Work through the records that follow and return each line containing the word "none".

START SUPPLIED RECORDS

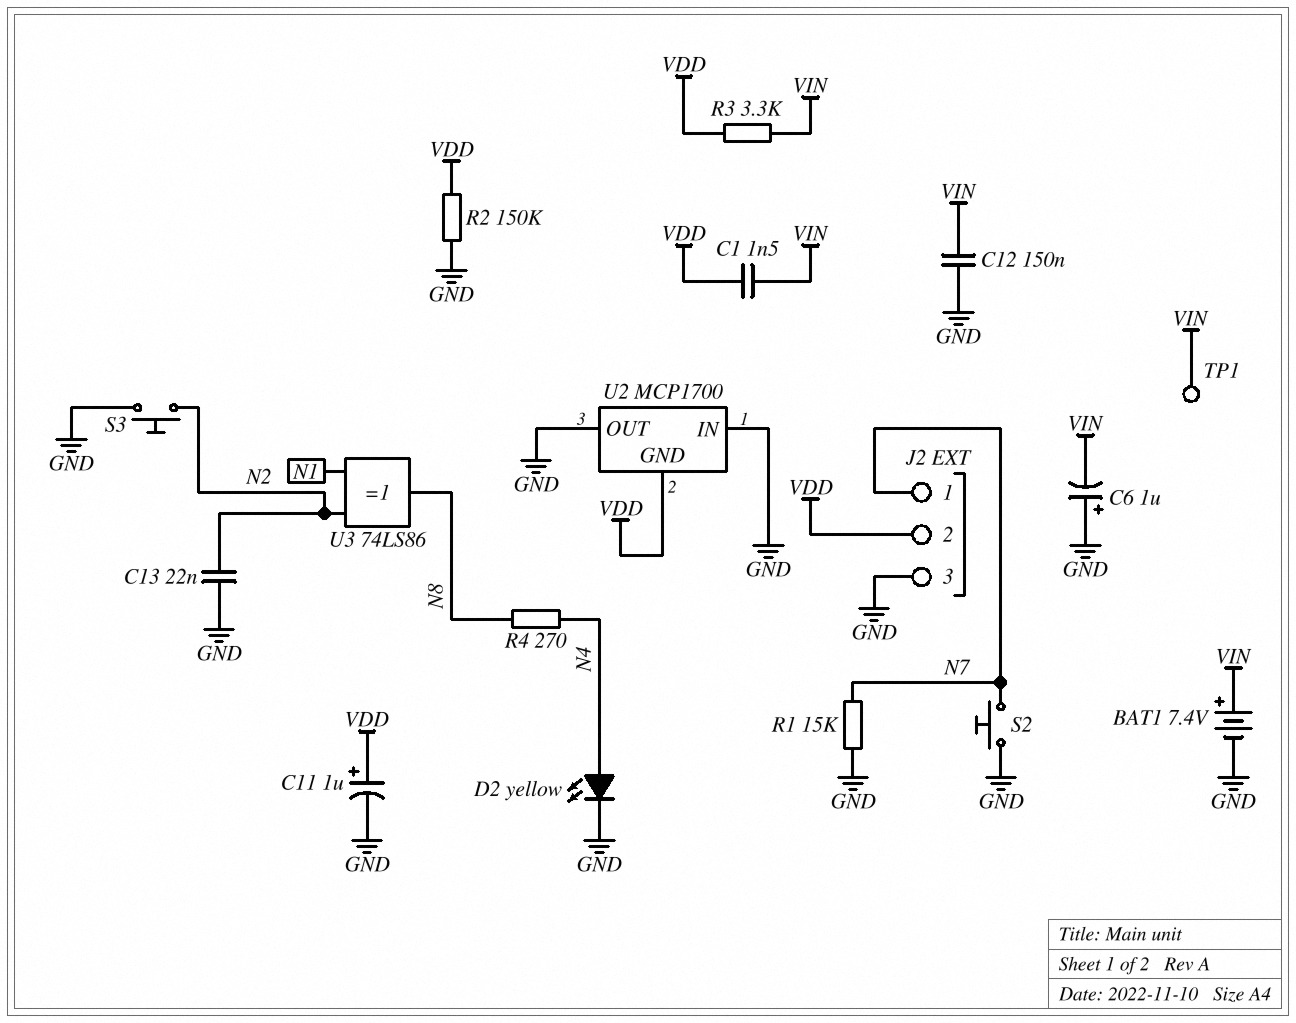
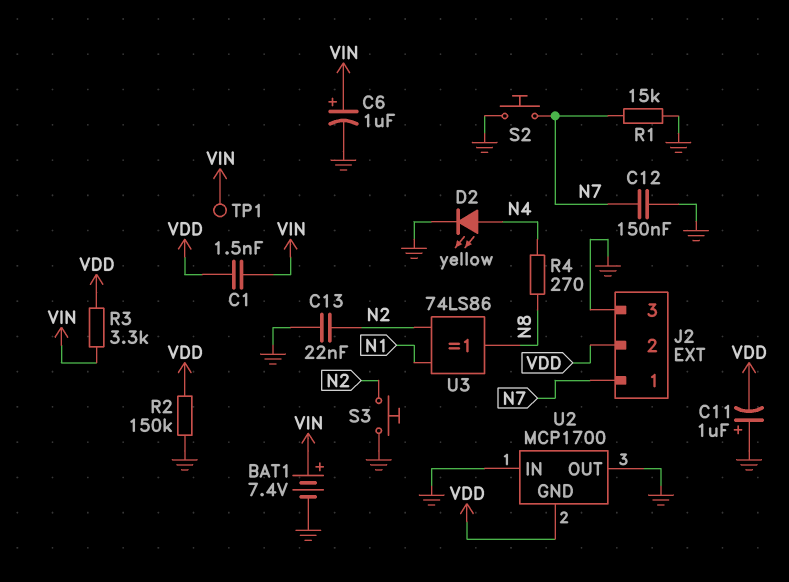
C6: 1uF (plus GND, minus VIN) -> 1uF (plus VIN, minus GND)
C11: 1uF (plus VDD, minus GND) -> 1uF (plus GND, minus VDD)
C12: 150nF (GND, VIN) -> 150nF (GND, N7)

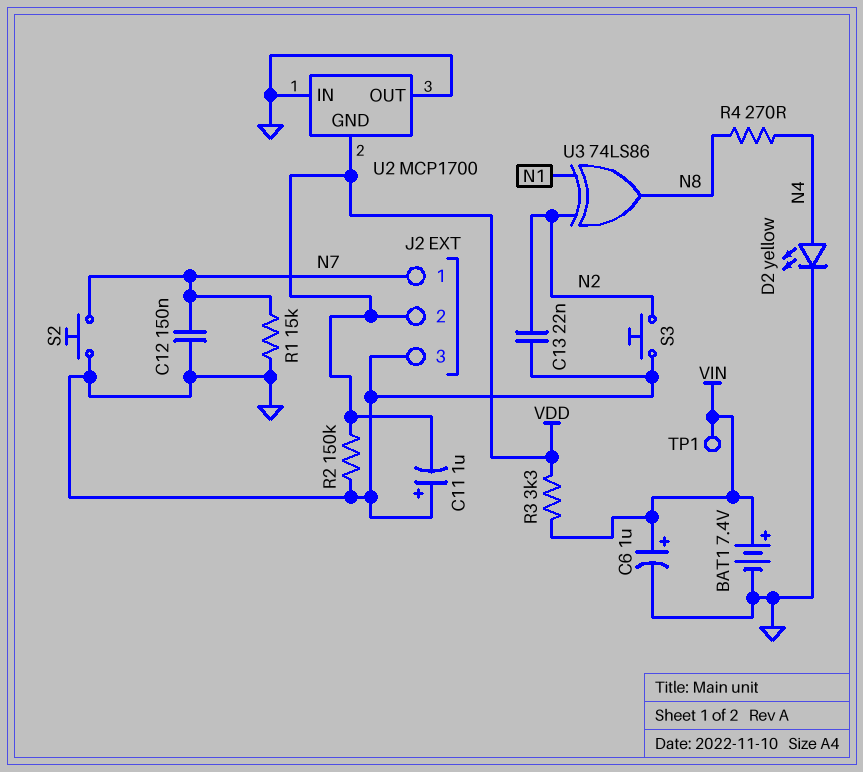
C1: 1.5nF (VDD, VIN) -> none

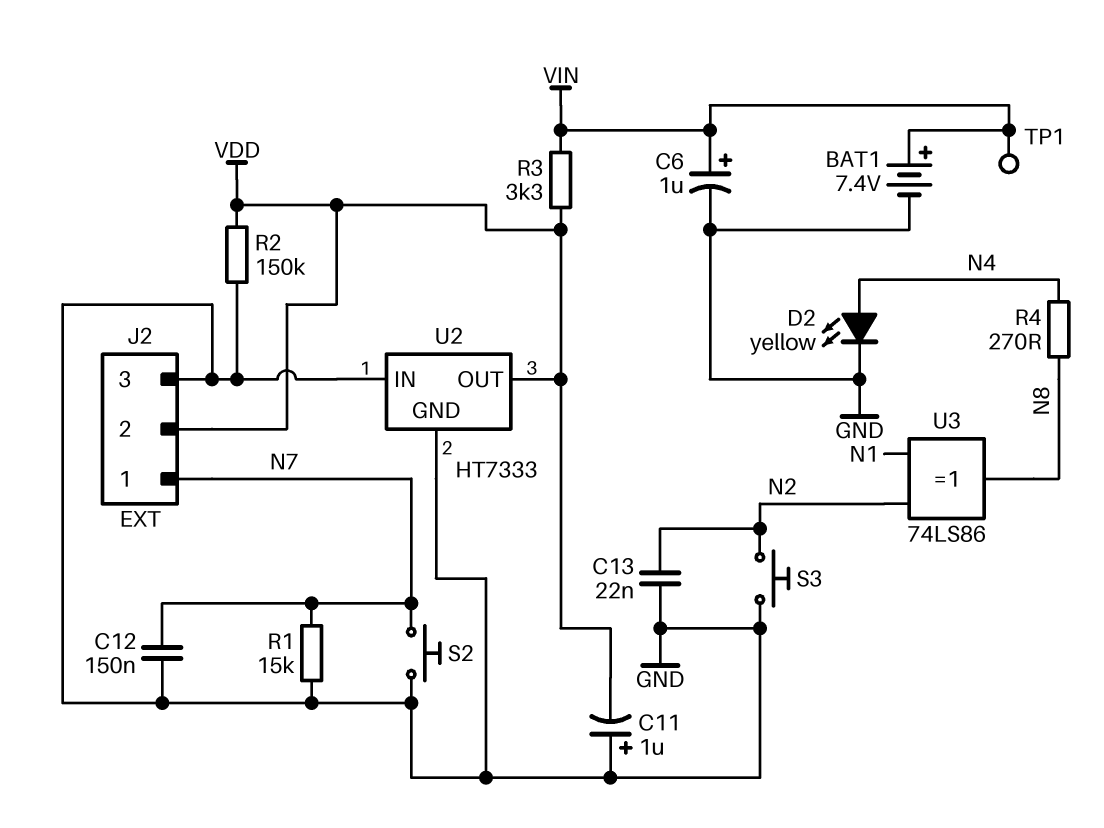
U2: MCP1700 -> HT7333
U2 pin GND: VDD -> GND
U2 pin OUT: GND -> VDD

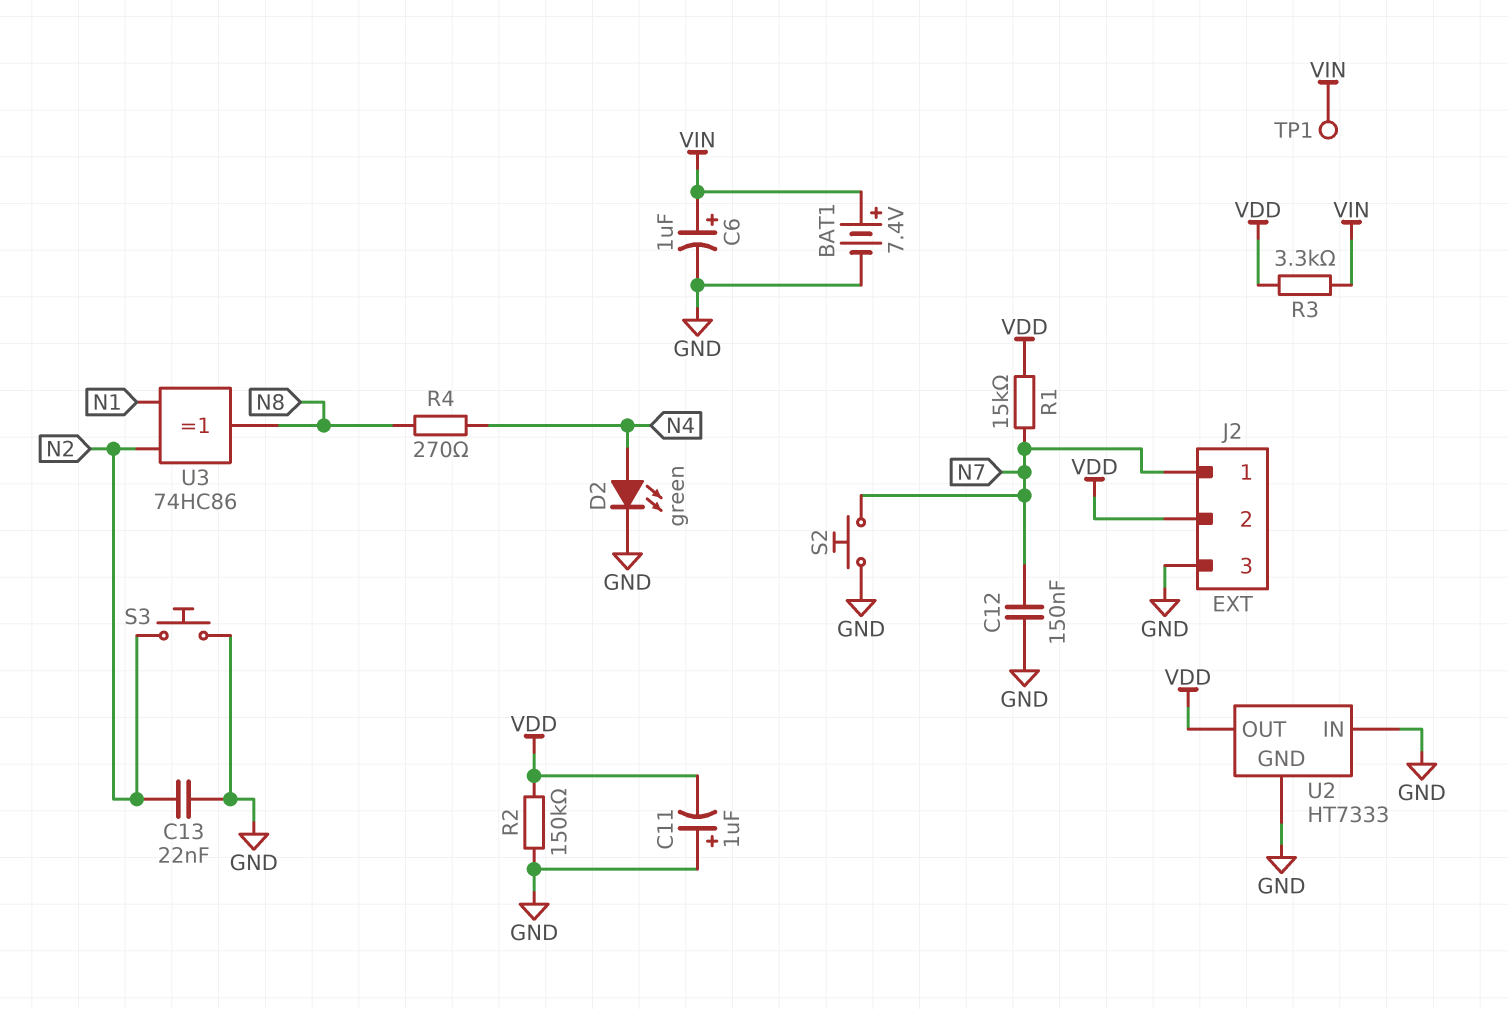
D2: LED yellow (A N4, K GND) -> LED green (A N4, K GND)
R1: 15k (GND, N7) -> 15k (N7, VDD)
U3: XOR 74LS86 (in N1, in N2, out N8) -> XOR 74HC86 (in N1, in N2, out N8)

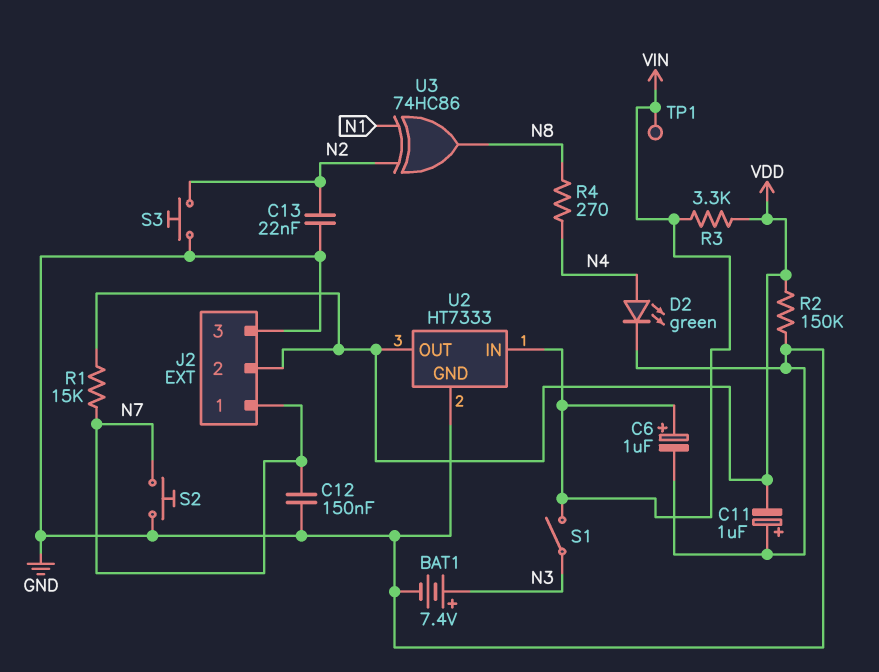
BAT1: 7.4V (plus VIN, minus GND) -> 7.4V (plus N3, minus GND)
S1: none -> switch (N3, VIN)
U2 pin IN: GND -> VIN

END SUPPLIED RECORDS

• **ANSWER SECTION**
C1: 1.5nF (VDD, VIN) -> none
S1: none -> switch (N3, VIN)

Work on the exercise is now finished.